— start —
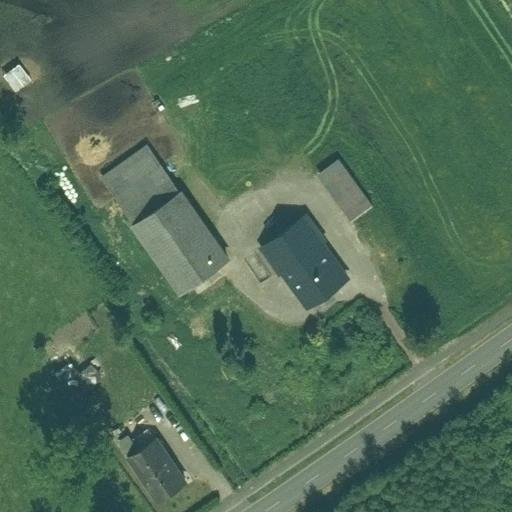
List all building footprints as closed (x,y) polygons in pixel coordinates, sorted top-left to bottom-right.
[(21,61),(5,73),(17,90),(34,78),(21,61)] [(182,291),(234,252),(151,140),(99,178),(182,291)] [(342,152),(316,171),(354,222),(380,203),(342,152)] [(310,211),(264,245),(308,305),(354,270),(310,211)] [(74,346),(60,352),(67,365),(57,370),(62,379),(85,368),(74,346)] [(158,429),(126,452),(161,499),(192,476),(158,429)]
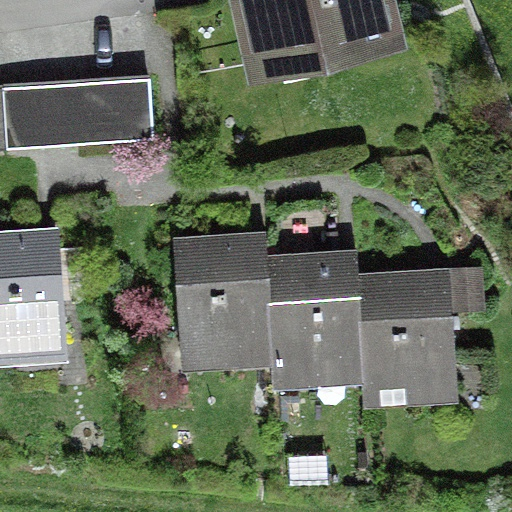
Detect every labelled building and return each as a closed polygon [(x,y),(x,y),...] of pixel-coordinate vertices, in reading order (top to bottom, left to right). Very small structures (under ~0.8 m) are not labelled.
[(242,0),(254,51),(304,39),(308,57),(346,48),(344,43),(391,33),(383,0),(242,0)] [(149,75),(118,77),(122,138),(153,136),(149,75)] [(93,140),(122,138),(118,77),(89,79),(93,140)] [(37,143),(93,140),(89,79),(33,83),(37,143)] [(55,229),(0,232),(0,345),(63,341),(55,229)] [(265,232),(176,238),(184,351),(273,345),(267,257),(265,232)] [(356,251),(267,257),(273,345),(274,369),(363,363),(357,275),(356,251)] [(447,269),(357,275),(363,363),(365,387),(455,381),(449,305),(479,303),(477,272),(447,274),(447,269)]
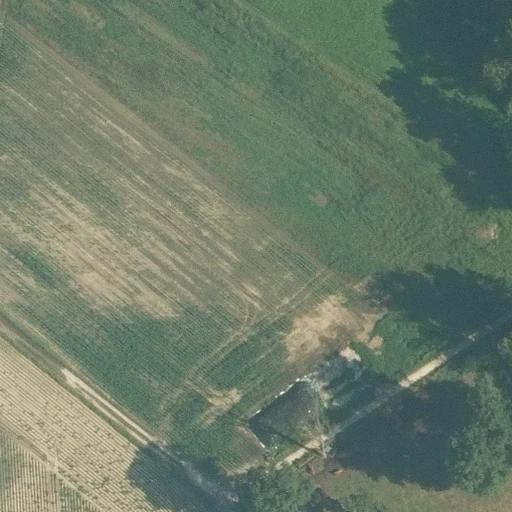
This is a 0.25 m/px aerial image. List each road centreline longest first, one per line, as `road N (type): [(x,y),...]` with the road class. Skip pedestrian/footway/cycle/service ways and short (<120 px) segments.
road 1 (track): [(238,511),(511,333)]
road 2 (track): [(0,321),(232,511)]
— end —
Update the lines above by replacing "aerial image" with "overhead image" and changing nothing else. Leave the pictures out of your answer.

List all building footprints as closed (x,y) polygons in pixel coordinates, sorted top-left to bottom-right.
[(21,61),(5,73),(17,90),(34,78),(21,61)] [(182,291),(234,252),(151,140),(99,178),(182,291)] [(342,152),(316,171),(354,222),(380,203),(342,152)] [(310,211),(264,245),(308,305),(354,270),(310,211)] [(74,346),(60,352),(67,365),(57,370),(62,379),(85,368),(74,346)] [(158,429),(126,452),(161,499),(192,476),(158,429)]
Detect every labelled building and return each as a closed polygon [(x,y),(x,y),...] of pixel-coordinate vertices, in reading order (top to bottom, left to right). Very small structures (under ~0.8 m) are not labelled.
[(242,0),(254,51),(304,39),(308,57),(346,48),(344,43),(391,33),(383,0),(242,0)] [(149,75),(118,77),(122,138),(153,136),(149,75)] [(93,140),(122,138),(118,77),(89,79),(93,140)] [(37,143),(93,140),(89,79),(33,83),(37,143)] [(55,229),(0,232),(0,345),(63,341),(55,229)] [(265,232),(176,238),(184,351),(273,345),(267,257),(265,232)] [(356,251),(267,257),(273,345),(274,369),(363,363),(357,275),(356,251)] [(447,269),(357,275),(363,363),(365,387),(455,381),(449,305),(479,303),(477,272),(447,274),(447,269)]
This is a 0.25 m/px overhead image. List each road centreline longest first, one per line, as `road N (type): [(x,y),...]` with the road class. Skip pedestrian/footway/cycle/service ways and short (<120 px) segments.
road 1 (track): [(238,511),(511,333)]
road 2 (track): [(0,321),(232,511)]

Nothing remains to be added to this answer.